### WHAT YOU WILL DO
Search the entries below for "blue" and copy each matching line.

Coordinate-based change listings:
>>>>

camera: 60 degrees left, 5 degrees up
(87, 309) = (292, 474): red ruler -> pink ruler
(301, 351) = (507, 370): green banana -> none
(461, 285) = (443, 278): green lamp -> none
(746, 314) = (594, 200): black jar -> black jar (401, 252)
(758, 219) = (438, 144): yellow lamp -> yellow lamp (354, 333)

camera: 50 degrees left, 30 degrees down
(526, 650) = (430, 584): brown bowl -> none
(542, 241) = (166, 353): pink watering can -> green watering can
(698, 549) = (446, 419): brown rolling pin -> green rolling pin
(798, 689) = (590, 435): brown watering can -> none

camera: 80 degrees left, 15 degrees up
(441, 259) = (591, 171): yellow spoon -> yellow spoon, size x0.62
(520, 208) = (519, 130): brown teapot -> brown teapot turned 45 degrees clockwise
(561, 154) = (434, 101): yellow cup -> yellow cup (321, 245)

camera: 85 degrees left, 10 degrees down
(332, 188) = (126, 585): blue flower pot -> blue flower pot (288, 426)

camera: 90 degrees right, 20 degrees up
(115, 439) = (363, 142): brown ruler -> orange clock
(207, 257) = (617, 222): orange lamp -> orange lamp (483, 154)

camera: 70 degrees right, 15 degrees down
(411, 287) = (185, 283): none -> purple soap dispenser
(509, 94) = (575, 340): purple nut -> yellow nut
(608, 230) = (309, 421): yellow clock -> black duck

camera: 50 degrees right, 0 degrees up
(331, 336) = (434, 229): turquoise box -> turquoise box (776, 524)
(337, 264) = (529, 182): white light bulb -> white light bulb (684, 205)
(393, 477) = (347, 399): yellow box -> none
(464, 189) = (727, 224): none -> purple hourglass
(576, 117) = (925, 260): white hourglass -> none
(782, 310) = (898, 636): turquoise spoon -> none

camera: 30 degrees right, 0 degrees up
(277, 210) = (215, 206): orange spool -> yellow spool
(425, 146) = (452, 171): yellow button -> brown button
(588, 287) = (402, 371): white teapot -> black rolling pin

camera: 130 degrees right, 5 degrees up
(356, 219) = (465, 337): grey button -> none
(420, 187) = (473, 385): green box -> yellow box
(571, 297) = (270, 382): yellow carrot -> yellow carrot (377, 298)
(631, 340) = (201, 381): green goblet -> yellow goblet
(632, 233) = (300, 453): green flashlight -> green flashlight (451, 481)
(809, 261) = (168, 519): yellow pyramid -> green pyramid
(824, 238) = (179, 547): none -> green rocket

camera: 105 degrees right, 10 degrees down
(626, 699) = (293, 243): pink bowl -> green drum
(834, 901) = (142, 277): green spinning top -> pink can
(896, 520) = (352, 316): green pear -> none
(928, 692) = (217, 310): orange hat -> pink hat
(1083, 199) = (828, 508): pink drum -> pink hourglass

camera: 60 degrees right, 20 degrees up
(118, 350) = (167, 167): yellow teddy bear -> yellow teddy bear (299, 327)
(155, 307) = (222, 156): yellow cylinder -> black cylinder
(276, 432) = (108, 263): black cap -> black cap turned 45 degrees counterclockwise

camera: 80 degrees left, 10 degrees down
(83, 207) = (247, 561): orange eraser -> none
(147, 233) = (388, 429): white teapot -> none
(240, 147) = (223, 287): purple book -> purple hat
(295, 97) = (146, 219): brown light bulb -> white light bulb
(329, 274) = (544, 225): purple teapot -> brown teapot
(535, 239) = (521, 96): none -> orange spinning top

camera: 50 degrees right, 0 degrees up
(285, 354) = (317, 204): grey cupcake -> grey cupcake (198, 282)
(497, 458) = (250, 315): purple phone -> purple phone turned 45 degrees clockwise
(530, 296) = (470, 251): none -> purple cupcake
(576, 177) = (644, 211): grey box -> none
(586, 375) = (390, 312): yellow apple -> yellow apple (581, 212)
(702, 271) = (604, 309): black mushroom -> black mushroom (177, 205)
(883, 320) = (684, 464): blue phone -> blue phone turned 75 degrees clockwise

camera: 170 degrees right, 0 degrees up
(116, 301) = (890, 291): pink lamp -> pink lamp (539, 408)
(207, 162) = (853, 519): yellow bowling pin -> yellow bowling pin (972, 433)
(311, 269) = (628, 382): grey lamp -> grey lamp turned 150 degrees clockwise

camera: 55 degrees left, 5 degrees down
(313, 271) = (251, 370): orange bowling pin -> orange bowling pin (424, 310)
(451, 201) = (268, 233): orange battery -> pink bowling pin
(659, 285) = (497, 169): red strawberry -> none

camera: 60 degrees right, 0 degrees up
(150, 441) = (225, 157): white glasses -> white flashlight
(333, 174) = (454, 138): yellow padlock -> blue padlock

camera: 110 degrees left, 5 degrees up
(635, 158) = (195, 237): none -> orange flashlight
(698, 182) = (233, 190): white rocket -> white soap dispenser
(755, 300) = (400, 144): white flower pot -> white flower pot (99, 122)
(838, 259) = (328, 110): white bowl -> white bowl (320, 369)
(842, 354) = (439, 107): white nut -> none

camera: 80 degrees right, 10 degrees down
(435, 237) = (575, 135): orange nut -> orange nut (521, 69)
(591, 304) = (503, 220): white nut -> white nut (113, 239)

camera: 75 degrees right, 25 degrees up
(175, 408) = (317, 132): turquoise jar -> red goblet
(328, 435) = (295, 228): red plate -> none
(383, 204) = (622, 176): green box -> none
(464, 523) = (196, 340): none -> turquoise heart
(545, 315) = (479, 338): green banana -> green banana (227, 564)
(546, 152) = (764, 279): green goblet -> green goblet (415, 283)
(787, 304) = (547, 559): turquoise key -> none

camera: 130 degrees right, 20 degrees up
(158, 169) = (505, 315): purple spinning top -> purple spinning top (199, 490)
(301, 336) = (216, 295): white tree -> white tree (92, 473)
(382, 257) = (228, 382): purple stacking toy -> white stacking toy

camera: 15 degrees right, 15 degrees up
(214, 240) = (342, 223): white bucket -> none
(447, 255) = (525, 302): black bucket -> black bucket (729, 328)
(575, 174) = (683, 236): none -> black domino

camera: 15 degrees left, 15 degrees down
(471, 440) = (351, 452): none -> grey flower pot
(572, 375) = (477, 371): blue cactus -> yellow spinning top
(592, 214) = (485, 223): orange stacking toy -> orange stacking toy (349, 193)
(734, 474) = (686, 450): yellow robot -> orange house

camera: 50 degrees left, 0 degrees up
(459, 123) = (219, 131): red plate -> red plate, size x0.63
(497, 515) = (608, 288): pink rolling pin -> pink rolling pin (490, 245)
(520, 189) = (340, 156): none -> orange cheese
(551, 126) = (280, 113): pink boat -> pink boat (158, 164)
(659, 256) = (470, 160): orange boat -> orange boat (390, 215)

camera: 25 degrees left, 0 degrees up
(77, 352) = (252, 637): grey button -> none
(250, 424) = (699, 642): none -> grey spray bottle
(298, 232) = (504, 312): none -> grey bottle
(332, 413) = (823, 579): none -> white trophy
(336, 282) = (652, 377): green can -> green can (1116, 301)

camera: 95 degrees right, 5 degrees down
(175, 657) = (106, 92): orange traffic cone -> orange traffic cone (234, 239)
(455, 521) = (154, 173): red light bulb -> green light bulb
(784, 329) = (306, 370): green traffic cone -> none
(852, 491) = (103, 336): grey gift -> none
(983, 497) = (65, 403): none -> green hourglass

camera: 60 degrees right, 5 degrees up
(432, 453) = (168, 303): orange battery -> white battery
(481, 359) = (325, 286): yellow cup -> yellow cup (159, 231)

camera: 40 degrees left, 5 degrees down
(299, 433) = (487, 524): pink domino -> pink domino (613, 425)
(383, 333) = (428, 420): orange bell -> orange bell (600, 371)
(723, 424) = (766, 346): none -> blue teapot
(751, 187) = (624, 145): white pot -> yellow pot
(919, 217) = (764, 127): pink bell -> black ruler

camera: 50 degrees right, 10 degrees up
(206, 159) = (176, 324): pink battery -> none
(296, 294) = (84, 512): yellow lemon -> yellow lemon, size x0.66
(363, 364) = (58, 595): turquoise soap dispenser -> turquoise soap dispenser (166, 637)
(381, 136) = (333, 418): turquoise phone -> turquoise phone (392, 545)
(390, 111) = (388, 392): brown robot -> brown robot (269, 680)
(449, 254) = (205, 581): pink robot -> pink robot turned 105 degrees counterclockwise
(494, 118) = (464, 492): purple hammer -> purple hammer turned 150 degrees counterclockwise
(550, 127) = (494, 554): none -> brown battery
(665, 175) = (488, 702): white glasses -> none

<<<<

### FINAL ANSWER
(332, 188) = (126, 585): blue flower pot -> blue flower pot (288, 426)
(883, 320) = (684, 464): blue phone -> blue phone turned 75 degrees clockwise
(333, 174) = (454, 138): yellow padlock -> blue padlock
(572, 375) = (477, 371): blue cactus -> yellow spinning top
(723, 424) = (766, 346): none -> blue teapot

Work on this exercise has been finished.